About this task:
Could you write out the opening lines of the data, word for word, stopping after the line that contains "brown flower pot [217,205,307,313] -> none"?

= = = = =

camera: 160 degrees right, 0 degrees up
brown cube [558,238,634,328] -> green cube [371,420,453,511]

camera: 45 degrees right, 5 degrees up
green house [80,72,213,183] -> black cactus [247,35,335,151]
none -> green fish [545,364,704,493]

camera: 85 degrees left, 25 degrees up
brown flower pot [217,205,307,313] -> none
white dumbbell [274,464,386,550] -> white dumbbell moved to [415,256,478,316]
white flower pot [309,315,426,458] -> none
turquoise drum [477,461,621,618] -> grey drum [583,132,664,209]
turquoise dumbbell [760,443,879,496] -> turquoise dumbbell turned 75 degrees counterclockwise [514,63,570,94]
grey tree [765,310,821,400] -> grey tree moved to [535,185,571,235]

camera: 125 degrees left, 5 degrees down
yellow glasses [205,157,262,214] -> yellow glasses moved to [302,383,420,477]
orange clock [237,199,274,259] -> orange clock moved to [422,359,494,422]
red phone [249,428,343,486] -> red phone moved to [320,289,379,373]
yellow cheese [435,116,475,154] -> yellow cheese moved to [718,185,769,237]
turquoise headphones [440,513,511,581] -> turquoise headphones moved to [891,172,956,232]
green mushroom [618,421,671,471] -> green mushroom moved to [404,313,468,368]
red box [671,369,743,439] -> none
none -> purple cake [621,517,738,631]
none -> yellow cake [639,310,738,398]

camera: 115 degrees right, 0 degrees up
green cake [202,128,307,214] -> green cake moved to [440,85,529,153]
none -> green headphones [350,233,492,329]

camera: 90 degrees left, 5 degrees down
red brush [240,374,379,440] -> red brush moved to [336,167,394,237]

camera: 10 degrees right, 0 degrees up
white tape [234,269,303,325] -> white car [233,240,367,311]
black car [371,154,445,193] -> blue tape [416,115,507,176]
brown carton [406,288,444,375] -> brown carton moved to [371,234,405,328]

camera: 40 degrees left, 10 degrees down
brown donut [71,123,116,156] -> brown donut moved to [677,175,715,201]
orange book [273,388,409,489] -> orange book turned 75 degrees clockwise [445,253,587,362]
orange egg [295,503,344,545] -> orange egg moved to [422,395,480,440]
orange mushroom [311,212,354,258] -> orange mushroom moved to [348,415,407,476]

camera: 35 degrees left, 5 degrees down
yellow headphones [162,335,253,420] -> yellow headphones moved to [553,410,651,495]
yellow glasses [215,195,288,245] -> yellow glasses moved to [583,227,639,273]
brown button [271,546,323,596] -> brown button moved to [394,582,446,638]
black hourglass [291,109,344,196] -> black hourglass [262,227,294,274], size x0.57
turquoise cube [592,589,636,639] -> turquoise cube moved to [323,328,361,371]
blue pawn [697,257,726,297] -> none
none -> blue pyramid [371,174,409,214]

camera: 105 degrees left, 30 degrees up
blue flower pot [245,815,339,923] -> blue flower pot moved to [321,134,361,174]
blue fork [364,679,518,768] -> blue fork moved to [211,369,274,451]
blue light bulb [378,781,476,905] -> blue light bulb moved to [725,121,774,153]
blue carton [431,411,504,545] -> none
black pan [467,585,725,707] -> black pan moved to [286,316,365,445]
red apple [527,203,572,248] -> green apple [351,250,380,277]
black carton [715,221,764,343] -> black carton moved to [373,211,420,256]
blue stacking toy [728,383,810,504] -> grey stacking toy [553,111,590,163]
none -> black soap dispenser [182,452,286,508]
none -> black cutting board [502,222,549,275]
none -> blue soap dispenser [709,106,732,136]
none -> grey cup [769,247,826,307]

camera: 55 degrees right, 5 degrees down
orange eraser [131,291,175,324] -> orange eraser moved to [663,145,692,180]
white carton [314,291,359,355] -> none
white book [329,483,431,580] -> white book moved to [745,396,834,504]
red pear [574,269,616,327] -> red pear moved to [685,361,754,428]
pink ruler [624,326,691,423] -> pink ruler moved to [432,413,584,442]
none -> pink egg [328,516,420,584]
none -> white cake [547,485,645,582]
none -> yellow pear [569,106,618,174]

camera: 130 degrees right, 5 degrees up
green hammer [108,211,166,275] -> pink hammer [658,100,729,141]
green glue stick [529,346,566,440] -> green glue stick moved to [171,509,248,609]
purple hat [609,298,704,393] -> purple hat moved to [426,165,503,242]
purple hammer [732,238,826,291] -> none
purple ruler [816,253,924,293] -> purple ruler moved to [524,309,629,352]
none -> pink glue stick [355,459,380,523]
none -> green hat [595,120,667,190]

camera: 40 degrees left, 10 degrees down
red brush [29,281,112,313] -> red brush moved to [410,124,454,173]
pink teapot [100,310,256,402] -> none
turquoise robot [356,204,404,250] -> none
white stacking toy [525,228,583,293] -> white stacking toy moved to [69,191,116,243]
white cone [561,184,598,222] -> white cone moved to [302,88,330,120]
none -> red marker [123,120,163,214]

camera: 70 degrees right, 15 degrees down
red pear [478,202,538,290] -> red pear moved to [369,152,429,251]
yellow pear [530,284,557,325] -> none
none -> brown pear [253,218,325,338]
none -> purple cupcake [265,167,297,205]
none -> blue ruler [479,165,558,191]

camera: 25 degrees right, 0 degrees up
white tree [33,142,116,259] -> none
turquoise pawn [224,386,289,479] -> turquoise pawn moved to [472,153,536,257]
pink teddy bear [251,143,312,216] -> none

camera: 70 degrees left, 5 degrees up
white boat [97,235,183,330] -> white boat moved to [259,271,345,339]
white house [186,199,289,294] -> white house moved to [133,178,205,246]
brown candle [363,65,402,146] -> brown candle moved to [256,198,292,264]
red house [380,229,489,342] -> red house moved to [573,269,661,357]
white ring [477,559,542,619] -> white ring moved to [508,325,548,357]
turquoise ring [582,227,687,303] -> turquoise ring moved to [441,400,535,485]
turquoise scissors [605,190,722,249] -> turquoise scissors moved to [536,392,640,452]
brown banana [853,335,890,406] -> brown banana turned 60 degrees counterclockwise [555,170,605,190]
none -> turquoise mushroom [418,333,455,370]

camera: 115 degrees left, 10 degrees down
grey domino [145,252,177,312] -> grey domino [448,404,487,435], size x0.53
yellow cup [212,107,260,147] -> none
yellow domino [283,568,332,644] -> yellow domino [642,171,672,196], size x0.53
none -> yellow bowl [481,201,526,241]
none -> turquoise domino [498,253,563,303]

= = = = =

Exercise result:
camera: 160 degrees right, 0 degrees up
brown cube [558,238,634,328] -> green cube [371,420,453,511]

camera: 45 degrees right, 5 degrees up
green house [80,72,213,183] -> black cactus [247,35,335,151]
none -> green fish [545,364,704,493]

camera: 85 degrees left, 25 degrees up
brown flower pot [217,205,307,313] -> none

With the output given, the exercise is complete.